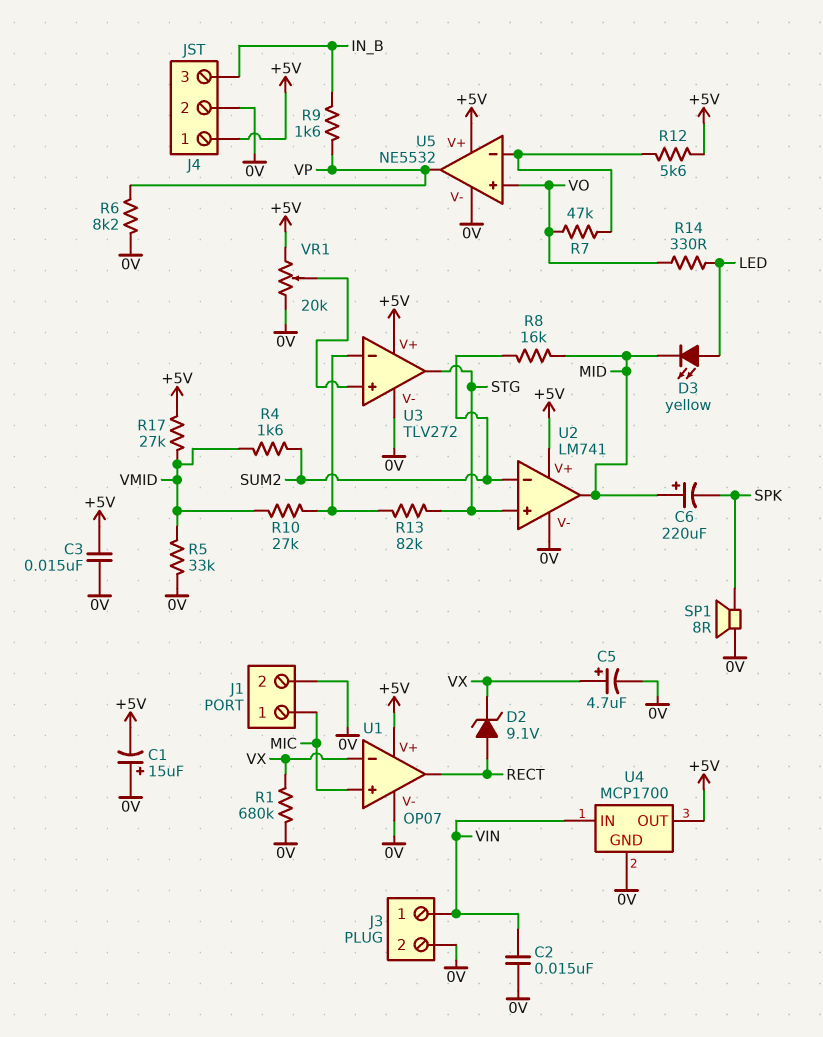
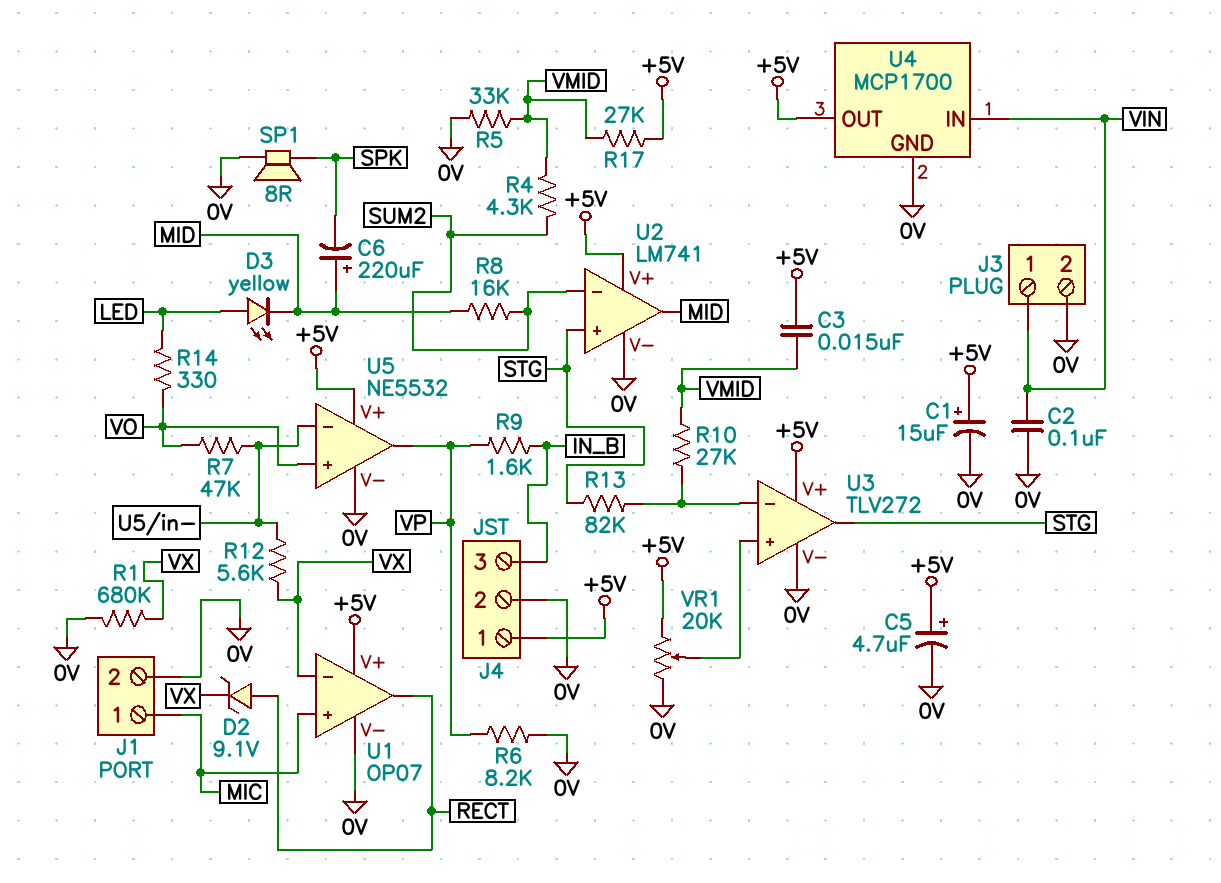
C1: 15uF (plus 0V, minus +5V) -> 15uF (plus +5V, minus 0V)
C2: 15nF (0V, VIN) -> 100nF (0V, VIN)
C3: 15nF (+5V, 0V) -> 15nF (+5V, VMID)
C5: 4.7uF (plus VX, minus 0V) -> 4.7uF (plus +5V, minus 0V)
R4: 1.6k (SUM2, VMID) -> 4.3k (SUM2, VMID)
R12: 5.6k (+5V, U5/in-) -> 5.6k (U5/in-, VX)

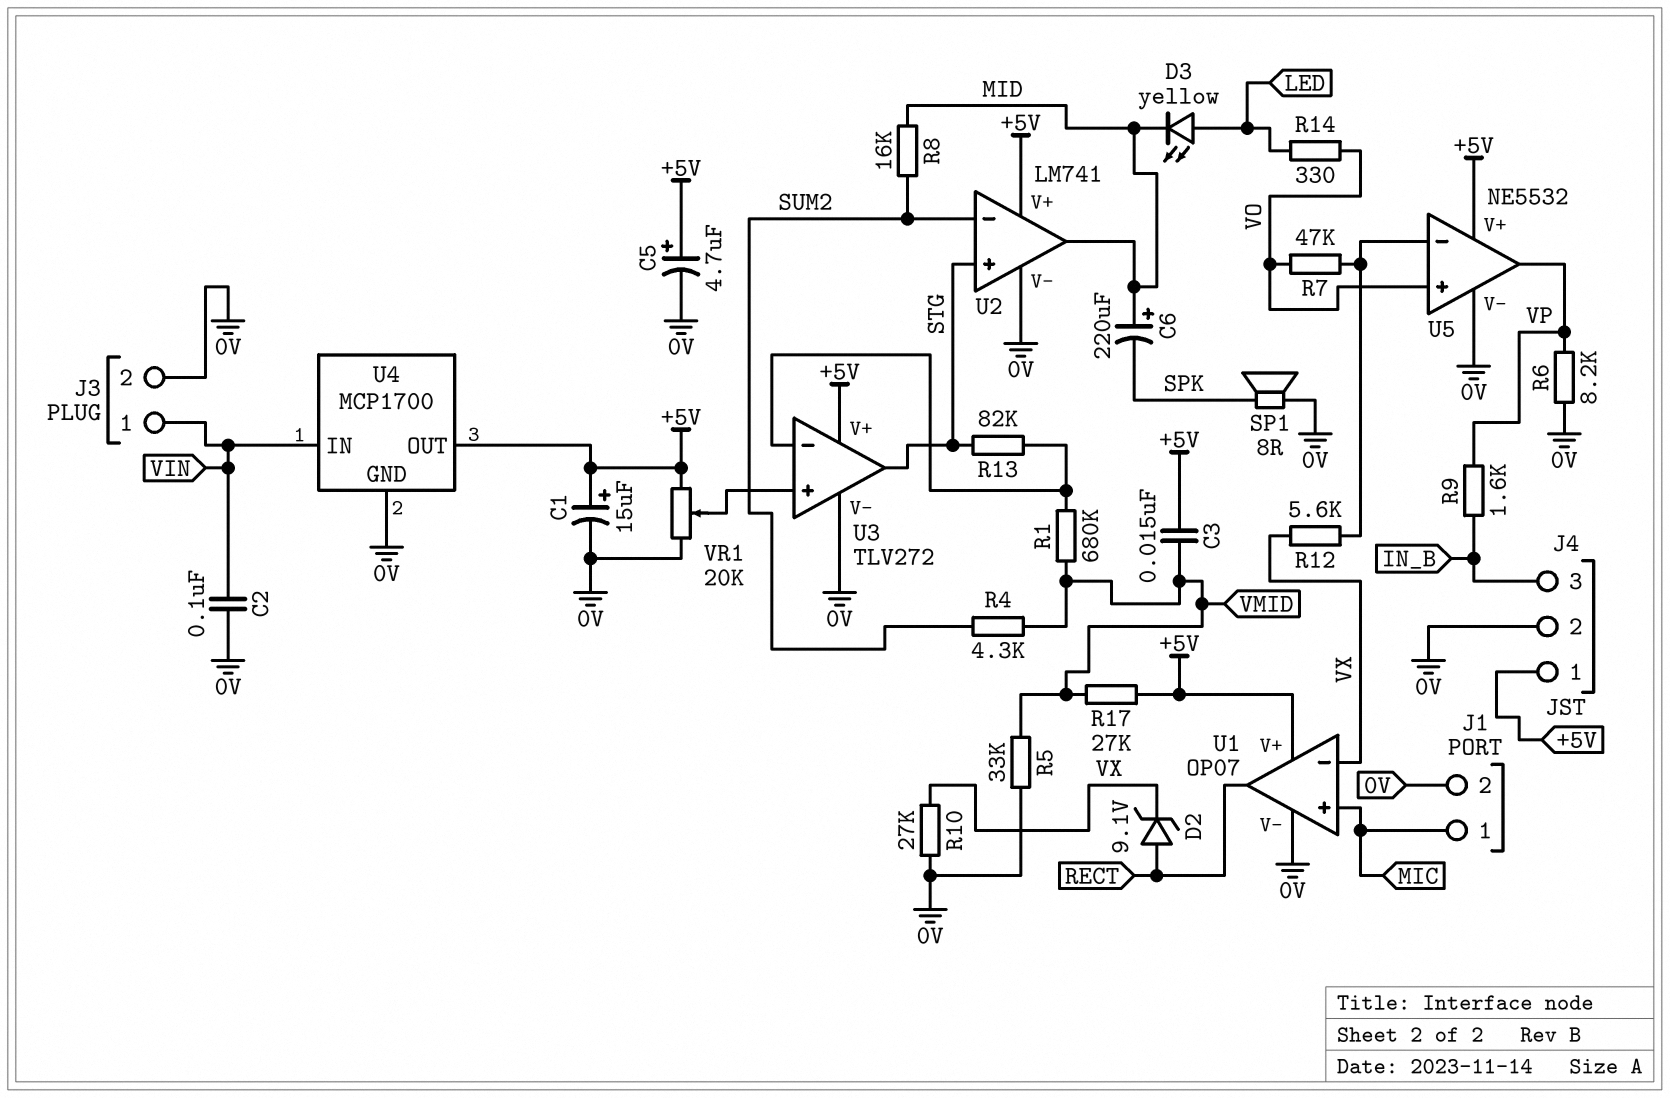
R1: 680k (0V, VX) -> 680k (U3/in-, VMID)
R10: 27k (U3/in-, VMID) -> 27k (0V, VX)

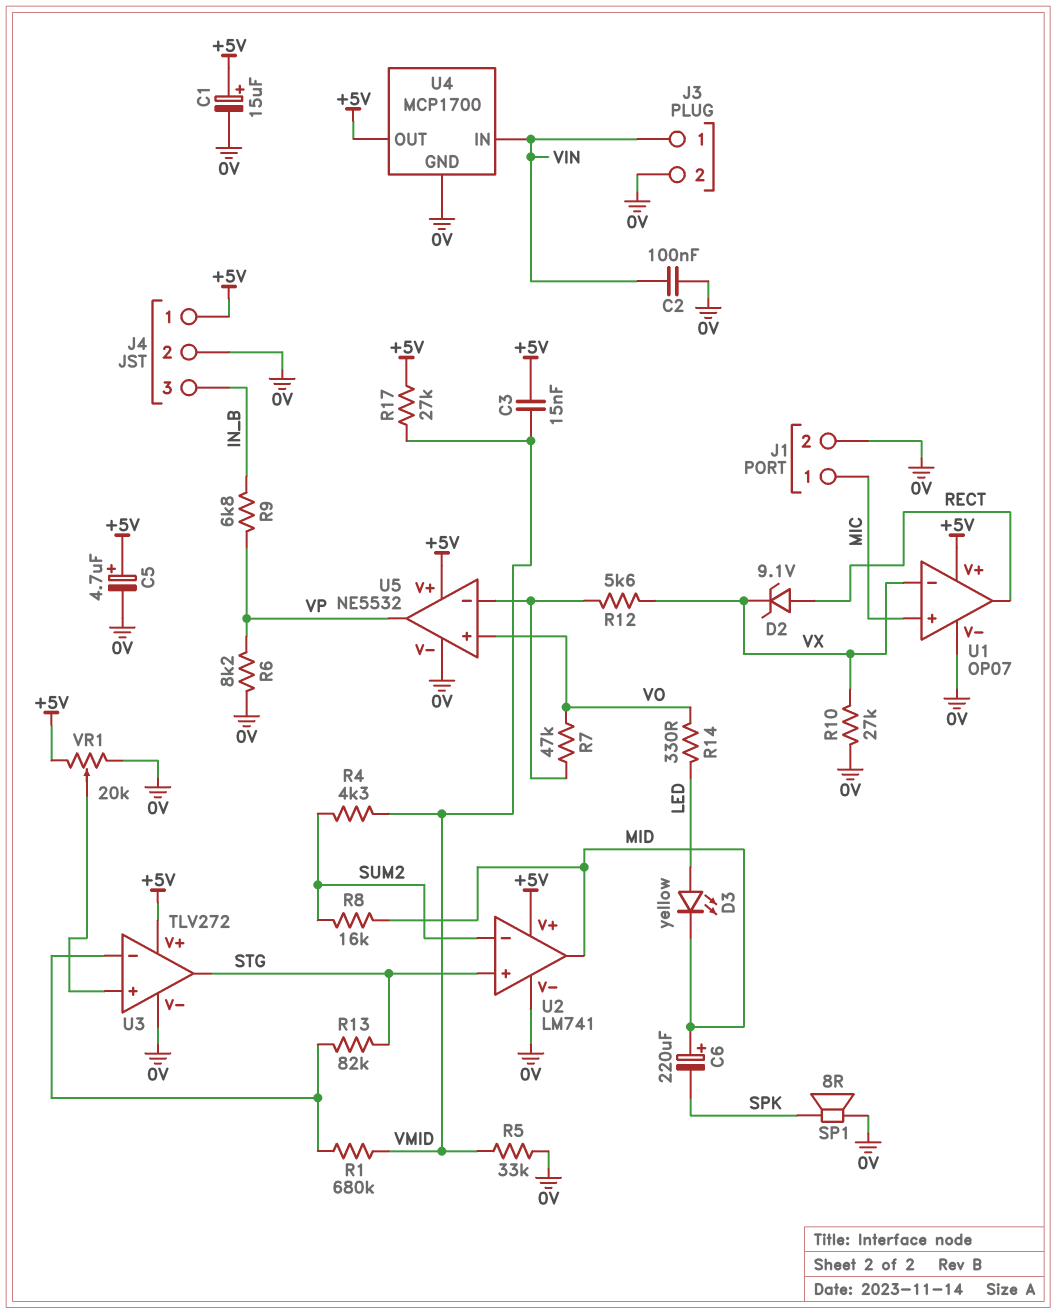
R9: 1.6k (IN_B, VP) -> 6.8k (IN_B, VP)

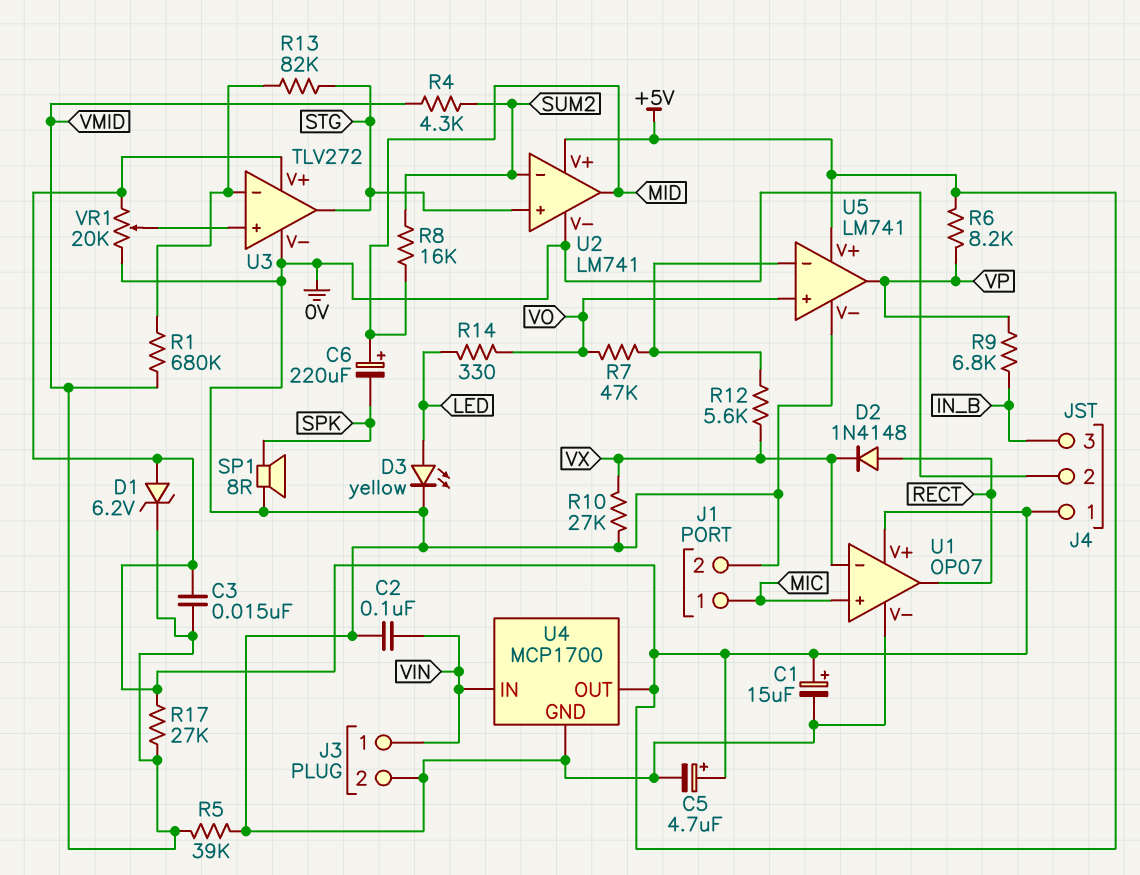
D1: none -> zener 6.2V (A +5V, K VMID)
D2: zener 9.1V (A RECT, K VX) -> diode 1N4148 (A RECT, K VX)
D3: LED yellow (A LED, K MID) -> LED yellow (A LED, K 0V)
R5: 33k (0V, VMID) -> 39k (0V, VMID)
R6: 8.2k (0V, VP) -> 8.2k (+5V, VP)
U5: NE5532 -> LM741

Goal of the exercise:
Leaving the pictures out, output each line of the listing exactly.

Exercise answer:
C1: 15uF (plus 0V, minus +5V) -> 15uF (plus +5V, minus 0V)
C2: 15nF (0V, VIN) -> 100nF (0V, VIN)
C3: 15nF (+5V, 0V) -> 15nF (+5V, VMID)
C5: 4.7uF (plus VX, minus 0V) -> 4.7uF (plus +5V, minus 0V)
R4: 1.6k (SUM2, VMID) -> 4.3k (SUM2, VMID)
R12: 5.6k (+5V, U5/in-) -> 5.6k (U5/in-, VX)

R1: 680k (0V, VX) -> 680k (U3/in-, VMID)
R10: 27k (U3/in-, VMID) -> 27k (0V, VX)

R9: 1.6k (IN_B, VP) -> 6.8k (IN_B, VP)

D1: none -> zener 6.2V (A +5V, K VMID)
D2: zener 9.1V (A RECT, K VX) -> diode 1N4148 (A RECT, K VX)
D3: LED yellow (A LED, K MID) -> LED yellow (A LED, K 0V)
R5: 33k (0V, VMID) -> 39k (0V, VMID)
R6: 8.2k (0V, VP) -> 8.2k (+5V, VP)
U5: NE5532 -> LM741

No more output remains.